§ STORED DATA:
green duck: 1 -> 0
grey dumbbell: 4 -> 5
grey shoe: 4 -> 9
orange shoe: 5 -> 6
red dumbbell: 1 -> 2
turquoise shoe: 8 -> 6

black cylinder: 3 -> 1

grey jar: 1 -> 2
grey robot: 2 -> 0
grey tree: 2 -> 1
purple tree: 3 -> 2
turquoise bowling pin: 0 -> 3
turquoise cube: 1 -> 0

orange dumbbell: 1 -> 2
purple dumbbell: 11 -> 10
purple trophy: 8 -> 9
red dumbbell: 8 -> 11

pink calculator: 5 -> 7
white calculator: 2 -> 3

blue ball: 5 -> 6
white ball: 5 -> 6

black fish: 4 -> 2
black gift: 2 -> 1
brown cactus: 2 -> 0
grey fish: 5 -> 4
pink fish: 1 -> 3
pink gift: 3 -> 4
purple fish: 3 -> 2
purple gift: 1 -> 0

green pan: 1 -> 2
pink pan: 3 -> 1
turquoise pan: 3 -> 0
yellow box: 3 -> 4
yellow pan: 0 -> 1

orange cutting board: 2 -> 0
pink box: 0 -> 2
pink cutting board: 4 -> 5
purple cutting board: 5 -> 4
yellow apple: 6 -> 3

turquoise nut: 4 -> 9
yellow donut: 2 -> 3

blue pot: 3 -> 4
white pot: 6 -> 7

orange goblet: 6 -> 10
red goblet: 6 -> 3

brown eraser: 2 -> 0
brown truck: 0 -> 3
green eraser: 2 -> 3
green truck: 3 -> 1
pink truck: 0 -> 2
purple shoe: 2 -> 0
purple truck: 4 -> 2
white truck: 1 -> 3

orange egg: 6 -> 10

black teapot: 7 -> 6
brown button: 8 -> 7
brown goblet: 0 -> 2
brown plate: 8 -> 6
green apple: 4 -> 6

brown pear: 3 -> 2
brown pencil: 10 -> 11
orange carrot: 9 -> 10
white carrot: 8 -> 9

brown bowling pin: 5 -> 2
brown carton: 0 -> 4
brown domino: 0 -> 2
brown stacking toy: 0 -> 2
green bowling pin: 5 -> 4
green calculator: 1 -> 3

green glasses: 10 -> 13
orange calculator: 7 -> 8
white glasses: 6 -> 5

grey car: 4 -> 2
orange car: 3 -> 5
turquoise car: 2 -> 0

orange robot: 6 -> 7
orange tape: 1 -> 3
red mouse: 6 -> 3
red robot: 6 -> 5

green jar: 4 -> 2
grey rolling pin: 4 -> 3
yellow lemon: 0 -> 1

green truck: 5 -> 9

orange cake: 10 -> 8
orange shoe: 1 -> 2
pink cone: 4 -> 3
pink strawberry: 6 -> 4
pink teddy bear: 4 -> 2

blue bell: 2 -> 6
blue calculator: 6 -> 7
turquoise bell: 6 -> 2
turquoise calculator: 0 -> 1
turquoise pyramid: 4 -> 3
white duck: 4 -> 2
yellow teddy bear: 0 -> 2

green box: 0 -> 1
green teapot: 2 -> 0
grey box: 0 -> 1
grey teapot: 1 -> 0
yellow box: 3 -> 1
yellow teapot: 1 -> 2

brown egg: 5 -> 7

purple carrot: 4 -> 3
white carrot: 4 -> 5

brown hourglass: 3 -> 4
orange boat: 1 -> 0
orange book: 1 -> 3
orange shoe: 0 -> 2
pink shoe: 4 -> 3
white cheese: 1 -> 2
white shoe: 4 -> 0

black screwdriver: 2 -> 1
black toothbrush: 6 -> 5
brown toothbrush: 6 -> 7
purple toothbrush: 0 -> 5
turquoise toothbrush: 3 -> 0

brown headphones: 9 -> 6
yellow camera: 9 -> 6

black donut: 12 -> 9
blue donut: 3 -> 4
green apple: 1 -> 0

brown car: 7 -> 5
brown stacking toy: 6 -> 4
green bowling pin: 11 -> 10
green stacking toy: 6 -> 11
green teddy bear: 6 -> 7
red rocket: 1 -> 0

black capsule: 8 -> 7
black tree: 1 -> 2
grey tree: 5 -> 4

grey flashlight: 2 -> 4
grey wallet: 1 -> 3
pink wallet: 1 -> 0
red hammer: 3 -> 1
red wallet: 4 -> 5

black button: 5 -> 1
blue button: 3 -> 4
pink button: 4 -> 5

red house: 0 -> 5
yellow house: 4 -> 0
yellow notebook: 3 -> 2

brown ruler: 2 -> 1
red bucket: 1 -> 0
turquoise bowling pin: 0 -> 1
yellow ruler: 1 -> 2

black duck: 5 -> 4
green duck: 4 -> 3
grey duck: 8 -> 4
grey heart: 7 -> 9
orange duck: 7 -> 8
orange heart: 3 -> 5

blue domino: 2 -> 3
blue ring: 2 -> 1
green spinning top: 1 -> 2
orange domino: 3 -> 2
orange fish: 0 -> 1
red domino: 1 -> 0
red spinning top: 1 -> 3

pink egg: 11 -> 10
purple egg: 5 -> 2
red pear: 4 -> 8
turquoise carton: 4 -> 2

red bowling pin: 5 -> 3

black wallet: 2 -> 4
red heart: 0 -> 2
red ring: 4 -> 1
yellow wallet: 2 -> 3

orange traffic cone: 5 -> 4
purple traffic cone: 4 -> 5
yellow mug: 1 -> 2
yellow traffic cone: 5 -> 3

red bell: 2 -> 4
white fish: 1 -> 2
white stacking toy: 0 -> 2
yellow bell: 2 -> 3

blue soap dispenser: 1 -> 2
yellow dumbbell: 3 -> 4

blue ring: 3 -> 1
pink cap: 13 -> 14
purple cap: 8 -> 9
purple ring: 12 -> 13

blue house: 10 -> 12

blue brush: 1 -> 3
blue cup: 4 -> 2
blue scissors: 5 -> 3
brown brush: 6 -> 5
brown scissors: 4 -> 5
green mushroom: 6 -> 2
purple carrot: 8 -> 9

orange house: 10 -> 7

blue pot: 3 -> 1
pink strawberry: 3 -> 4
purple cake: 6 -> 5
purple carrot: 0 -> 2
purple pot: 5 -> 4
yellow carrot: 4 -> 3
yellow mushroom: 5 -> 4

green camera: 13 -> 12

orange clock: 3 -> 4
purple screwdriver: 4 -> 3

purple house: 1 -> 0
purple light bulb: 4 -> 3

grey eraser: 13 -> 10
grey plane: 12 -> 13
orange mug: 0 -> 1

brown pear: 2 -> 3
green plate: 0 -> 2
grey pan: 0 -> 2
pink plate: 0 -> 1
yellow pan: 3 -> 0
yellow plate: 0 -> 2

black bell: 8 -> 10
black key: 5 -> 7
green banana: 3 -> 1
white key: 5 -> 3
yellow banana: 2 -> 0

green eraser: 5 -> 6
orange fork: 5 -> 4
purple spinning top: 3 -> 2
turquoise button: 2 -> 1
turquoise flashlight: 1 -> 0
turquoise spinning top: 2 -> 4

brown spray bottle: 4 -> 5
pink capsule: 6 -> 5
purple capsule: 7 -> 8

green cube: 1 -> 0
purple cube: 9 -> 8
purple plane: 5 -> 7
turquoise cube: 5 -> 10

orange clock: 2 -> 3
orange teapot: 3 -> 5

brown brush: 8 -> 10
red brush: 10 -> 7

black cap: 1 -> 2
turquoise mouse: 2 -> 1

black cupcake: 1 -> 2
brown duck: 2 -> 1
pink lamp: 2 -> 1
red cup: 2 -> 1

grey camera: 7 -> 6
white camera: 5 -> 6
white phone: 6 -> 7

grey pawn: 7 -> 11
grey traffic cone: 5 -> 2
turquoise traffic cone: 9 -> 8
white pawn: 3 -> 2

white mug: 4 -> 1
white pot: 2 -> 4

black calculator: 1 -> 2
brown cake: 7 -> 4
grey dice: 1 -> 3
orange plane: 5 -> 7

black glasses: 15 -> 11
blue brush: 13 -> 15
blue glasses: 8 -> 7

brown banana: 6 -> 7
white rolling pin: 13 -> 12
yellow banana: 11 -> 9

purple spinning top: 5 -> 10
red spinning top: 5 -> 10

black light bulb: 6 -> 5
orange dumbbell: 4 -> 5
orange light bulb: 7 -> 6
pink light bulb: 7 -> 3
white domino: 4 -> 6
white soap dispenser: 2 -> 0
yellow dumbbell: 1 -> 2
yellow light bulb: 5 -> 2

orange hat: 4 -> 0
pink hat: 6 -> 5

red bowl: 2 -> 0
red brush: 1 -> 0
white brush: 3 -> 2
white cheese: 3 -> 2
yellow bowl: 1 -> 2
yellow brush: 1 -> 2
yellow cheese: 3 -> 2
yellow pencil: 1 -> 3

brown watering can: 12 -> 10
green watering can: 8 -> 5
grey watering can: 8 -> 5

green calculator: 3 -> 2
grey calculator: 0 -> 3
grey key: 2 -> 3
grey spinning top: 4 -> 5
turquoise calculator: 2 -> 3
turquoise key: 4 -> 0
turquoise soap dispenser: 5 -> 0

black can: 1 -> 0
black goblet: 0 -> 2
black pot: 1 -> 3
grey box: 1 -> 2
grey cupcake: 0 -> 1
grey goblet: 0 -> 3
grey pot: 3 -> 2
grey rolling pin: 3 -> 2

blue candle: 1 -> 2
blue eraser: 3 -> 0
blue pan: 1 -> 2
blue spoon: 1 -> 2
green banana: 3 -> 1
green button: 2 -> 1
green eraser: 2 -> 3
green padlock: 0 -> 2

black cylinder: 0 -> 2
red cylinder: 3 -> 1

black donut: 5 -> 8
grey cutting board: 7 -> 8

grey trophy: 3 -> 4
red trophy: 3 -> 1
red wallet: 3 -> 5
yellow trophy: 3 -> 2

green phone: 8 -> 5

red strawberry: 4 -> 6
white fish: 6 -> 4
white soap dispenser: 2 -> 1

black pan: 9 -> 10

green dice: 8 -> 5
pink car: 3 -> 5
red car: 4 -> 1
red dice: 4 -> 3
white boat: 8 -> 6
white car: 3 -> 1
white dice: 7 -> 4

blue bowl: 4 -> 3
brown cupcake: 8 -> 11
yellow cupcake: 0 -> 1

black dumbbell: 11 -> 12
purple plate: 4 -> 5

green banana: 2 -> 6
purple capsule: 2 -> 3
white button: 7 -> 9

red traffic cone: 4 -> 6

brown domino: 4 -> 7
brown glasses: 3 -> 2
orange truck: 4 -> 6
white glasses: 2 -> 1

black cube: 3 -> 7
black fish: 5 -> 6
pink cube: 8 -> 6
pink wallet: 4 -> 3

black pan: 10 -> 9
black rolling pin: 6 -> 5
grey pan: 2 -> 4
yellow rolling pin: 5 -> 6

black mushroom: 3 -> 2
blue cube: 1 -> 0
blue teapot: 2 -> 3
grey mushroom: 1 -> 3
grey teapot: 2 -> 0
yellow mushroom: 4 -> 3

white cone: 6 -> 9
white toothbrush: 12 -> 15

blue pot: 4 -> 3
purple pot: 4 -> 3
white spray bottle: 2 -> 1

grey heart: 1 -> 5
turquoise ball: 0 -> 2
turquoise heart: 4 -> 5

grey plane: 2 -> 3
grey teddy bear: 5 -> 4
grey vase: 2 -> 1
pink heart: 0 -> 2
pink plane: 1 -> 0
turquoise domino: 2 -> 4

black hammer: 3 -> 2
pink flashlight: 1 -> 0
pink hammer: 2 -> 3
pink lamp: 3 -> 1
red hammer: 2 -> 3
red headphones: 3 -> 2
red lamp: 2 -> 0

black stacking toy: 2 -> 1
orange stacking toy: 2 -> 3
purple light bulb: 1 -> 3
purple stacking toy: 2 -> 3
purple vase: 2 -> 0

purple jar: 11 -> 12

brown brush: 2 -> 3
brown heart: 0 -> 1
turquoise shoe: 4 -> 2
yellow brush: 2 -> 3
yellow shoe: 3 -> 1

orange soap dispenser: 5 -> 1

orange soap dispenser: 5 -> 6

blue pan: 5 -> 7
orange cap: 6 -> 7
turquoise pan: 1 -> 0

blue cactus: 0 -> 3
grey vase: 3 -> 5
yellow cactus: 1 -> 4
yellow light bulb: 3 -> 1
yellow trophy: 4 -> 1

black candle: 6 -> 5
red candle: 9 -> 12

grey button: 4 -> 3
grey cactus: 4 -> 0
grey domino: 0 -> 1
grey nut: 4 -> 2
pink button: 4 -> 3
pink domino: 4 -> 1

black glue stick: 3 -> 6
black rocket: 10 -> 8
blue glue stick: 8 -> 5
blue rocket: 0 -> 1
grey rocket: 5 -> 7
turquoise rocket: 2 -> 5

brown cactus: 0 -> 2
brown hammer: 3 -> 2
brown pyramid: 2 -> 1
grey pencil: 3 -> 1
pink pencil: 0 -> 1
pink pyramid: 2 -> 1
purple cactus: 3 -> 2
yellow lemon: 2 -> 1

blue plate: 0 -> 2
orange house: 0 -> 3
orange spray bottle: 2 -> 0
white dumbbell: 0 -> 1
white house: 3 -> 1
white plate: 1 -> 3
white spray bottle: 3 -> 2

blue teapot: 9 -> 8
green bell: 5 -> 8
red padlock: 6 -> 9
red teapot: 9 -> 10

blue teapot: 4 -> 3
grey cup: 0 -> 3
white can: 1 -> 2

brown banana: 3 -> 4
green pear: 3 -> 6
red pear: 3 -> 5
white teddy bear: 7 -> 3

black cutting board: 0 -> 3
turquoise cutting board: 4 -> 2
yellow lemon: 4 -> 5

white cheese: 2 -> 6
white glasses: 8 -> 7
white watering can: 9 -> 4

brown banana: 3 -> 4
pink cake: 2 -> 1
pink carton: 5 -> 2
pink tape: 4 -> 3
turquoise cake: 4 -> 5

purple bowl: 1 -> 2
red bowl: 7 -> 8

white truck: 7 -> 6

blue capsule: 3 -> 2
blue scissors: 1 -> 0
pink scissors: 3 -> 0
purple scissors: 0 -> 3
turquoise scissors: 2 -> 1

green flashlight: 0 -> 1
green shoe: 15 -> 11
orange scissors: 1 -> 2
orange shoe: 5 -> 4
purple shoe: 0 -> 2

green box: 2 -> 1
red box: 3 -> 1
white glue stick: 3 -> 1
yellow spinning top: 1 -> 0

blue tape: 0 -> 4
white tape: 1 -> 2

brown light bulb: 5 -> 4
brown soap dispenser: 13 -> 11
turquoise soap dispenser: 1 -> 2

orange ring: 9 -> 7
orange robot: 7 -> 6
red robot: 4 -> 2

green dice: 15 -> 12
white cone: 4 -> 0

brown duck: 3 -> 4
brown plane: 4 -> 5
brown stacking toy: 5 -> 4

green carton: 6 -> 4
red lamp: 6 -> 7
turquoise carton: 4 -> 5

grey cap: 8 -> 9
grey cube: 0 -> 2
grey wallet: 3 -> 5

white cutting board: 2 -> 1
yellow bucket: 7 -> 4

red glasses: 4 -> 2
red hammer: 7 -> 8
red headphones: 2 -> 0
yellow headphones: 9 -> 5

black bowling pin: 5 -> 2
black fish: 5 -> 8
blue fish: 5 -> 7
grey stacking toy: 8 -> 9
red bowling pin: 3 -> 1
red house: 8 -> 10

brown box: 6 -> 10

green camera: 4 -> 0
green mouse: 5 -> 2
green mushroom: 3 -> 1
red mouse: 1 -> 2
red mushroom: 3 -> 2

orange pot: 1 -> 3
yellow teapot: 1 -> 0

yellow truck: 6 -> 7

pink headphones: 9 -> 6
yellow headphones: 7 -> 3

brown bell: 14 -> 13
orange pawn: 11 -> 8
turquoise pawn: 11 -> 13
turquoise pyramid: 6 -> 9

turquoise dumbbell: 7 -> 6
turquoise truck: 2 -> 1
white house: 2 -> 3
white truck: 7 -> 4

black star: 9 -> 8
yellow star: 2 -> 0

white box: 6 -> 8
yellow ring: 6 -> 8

§ WORK REQUIRED: Would you print exactly and only the lines of the material above that run from the line with "black pan: 10 -> 9" through the line with "white truck: 7 -> 6", both included?

§ EXERCISE RESPONSE:
black pan: 10 -> 9
black rolling pin: 6 -> 5
grey pan: 2 -> 4
yellow rolling pin: 5 -> 6

black mushroom: 3 -> 2
blue cube: 1 -> 0
blue teapot: 2 -> 3
grey mushroom: 1 -> 3
grey teapot: 2 -> 0
yellow mushroom: 4 -> 3

white cone: 6 -> 9
white toothbrush: 12 -> 15

blue pot: 4 -> 3
purple pot: 4 -> 3
white spray bottle: 2 -> 1

grey heart: 1 -> 5
turquoise ball: 0 -> 2
turquoise heart: 4 -> 5

grey plane: 2 -> 3
grey teddy bear: 5 -> 4
grey vase: 2 -> 1
pink heart: 0 -> 2
pink plane: 1 -> 0
turquoise domino: 2 -> 4

black hammer: 3 -> 2
pink flashlight: 1 -> 0
pink hammer: 2 -> 3
pink lamp: 3 -> 1
red hammer: 2 -> 3
red headphones: 3 -> 2
red lamp: 2 -> 0

black stacking toy: 2 -> 1
orange stacking toy: 2 -> 3
purple light bulb: 1 -> 3
purple stacking toy: 2 -> 3
purple vase: 2 -> 0

purple jar: 11 -> 12

brown brush: 2 -> 3
brown heart: 0 -> 1
turquoise shoe: 4 -> 2
yellow brush: 2 -> 3
yellow shoe: 3 -> 1

orange soap dispenser: 5 -> 1

orange soap dispenser: 5 -> 6

blue pan: 5 -> 7
orange cap: 6 -> 7
turquoise pan: 1 -> 0

blue cactus: 0 -> 3
grey vase: 3 -> 5
yellow cactus: 1 -> 4
yellow light bulb: 3 -> 1
yellow trophy: 4 -> 1

black candle: 6 -> 5
red candle: 9 -> 12

grey button: 4 -> 3
grey cactus: 4 -> 0
grey domino: 0 -> 1
grey nut: 4 -> 2
pink button: 4 -> 3
pink domino: 4 -> 1

black glue stick: 3 -> 6
black rocket: 10 -> 8
blue glue stick: 8 -> 5
blue rocket: 0 -> 1
grey rocket: 5 -> 7
turquoise rocket: 2 -> 5

brown cactus: 0 -> 2
brown hammer: 3 -> 2
brown pyramid: 2 -> 1
grey pencil: 3 -> 1
pink pencil: 0 -> 1
pink pyramid: 2 -> 1
purple cactus: 3 -> 2
yellow lemon: 2 -> 1

blue plate: 0 -> 2
orange house: 0 -> 3
orange spray bottle: 2 -> 0
white dumbbell: 0 -> 1
white house: 3 -> 1
white plate: 1 -> 3
white spray bottle: 3 -> 2

blue teapot: 9 -> 8
green bell: 5 -> 8
red padlock: 6 -> 9
red teapot: 9 -> 10

blue teapot: 4 -> 3
grey cup: 0 -> 3
white can: 1 -> 2

brown banana: 3 -> 4
green pear: 3 -> 6
red pear: 3 -> 5
white teddy bear: 7 -> 3

black cutting board: 0 -> 3
turquoise cutting board: 4 -> 2
yellow lemon: 4 -> 5

white cheese: 2 -> 6
white glasses: 8 -> 7
white watering can: 9 -> 4

brown banana: 3 -> 4
pink cake: 2 -> 1
pink carton: 5 -> 2
pink tape: 4 -> 3
turquoise cake: 4 -> 5

purple bowl: 1 -> 2
red bowl: 7 -> 8

white truck: 7 -> 6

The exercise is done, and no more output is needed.